JOB
Only those lines in the data below from the line containing "building: [261,85,310,148] -> none" through the line containing "building: none -> [450,161,501,213]", both included, should be restated word for word.

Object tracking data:

_ _ _

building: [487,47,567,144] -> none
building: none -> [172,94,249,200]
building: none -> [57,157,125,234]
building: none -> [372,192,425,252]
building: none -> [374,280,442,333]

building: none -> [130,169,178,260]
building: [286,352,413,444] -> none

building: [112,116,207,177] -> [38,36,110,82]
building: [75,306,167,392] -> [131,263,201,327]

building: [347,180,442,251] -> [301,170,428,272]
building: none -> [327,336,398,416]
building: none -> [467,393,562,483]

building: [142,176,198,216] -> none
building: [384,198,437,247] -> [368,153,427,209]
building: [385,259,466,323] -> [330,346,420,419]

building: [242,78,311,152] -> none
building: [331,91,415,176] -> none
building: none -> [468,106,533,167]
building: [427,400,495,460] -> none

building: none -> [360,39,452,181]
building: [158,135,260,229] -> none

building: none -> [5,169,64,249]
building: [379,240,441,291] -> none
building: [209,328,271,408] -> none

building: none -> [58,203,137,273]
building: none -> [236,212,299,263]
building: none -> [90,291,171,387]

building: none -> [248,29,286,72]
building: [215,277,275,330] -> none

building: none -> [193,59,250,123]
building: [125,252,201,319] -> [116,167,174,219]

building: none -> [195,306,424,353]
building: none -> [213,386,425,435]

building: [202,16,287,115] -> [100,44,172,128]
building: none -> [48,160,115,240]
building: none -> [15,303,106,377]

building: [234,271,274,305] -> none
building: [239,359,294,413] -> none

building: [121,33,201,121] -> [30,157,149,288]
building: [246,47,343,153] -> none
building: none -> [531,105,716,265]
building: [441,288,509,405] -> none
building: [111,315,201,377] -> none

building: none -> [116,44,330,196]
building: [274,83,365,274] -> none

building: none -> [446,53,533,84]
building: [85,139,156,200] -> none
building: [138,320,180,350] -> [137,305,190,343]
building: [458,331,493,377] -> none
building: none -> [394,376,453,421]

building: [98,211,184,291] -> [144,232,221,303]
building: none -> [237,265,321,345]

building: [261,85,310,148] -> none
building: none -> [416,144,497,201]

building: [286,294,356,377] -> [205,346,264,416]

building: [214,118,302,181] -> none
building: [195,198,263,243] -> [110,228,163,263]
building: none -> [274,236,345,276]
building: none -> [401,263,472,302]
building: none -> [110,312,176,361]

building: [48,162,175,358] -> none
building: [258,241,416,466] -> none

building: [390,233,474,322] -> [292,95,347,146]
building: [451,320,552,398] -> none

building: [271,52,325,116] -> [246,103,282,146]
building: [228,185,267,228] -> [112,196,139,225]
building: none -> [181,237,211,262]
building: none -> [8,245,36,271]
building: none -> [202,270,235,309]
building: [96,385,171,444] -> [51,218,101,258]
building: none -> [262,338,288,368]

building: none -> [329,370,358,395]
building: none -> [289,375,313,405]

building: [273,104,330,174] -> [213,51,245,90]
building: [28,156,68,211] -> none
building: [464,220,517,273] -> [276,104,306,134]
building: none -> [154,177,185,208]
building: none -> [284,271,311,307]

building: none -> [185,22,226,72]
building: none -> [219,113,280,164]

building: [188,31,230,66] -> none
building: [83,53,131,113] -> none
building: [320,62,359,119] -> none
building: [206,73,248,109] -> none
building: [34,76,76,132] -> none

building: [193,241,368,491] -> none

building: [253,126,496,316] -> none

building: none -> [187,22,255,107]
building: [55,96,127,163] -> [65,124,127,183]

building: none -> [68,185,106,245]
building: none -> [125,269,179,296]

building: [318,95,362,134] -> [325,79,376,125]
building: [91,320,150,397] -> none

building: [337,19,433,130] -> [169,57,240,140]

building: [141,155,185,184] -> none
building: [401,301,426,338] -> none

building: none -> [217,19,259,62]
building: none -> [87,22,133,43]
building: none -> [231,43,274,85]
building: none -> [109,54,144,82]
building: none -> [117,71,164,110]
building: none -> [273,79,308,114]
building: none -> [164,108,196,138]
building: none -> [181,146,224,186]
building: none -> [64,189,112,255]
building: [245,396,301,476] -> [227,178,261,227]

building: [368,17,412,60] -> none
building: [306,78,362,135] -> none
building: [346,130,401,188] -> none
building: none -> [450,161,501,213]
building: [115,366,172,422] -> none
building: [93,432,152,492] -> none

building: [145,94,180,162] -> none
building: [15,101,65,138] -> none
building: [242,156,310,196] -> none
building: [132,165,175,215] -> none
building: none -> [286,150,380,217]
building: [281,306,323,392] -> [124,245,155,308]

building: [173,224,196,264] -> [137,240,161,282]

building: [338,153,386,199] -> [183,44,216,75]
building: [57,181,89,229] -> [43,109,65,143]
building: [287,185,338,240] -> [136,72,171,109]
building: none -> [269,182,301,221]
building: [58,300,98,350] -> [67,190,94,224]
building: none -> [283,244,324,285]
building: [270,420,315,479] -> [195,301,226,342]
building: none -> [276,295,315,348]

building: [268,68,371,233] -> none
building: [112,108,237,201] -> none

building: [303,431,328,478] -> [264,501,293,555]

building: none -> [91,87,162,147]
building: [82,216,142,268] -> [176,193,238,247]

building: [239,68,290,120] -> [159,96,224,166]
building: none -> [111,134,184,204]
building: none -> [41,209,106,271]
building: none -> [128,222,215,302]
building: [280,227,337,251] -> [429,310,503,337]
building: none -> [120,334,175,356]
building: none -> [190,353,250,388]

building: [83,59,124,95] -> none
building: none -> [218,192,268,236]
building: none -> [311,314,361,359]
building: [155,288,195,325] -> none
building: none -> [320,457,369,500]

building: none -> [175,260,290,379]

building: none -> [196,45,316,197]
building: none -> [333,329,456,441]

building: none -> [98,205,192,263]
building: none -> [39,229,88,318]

_ _ _

RESPONSE FOR THIS EXERCISE
building: [261,85,310,148] -> none
building: none -> [416,144,497,201]

building: [286,294,356,377] -> [205,346,264,416]

building: [214,118,302,181] -> none
building: [195,198,263,243] -> [110,228,163,263]
building: none -> [274,236,345,276]
building: none -> [401,263,472,302]
building: none -> [110,312,176,361]

building: [48,162,175,358] -> none
building: [258,241,416,466] -> none

building: [390,233,474,322] -> [292,95,347,146]
building: [451,320,552,398] -> none

building: [271,52,325,116] -> [246,103,282,146]
building: [228,185,267,228] -> [112,196,139,225]
building: none -> [181,237,211,262]
building: none -> [8,245,36,271]
building: none -> [202,270,235,309]
building: [96,385,171,444] -> [51,218,101,258]
building: none -> [262,338,288,368]

building: none -> [329,370,358,395]
building: none -> [289,375,313,405]

building: [273,104,330,174] -> [213,51,245,90]
building: [28,156,68,211] -> none
building: [464,220,517,273] -> [276,104,306,134]
building: none -> [154,177,185,208]
building: none -> [284,271,311,307]

building: none -> [185,22,226,72]
building: none -> [219,113,280,164]

building: [188,31,230,66] -> none
building: [83,53,131,113] -> none
building: [320,62,359,119] -> none
building: [206,73,248,109] -> none
building: [34,76,76,132] -> none

building: [193,241,368,491] -> none

building: [253,126,496,316] -> none

building: none -> [187,22,255,107]
building: [55,96,127,163] -> [65,124,127,183]

building: none -> [68,185,106,245]
building: none -> [125,269,179,296]

building: [318,95,362,134] -> [325,79,376,125]
building: [91,320,150,397] -> none

building: [337,19,433,130] -> [169,57,240,140]

building: [141,155,185,184] -> none
building: [401,301,426,338] -> none

building: none -> [217,19,259,62]
building: none -> [87,22,133,43]
building: none -> [231,43,274,85]
building: none -> [109,54,144,82]
building: none -> [117,71,164,110]
building: none -> [273,79,308,114]
building: none -> [164,108,196,138]
building: none -> [181,146,224,186]
building: none -> [64,189,112,255]
building: [245,396,301,476] -> [227,178,261,227]

building: [368,17,412,60] -> none
building: [306,78,362,135] -> none
building: [346,130,401,188] -> none
building: none -> [450,161,501,213]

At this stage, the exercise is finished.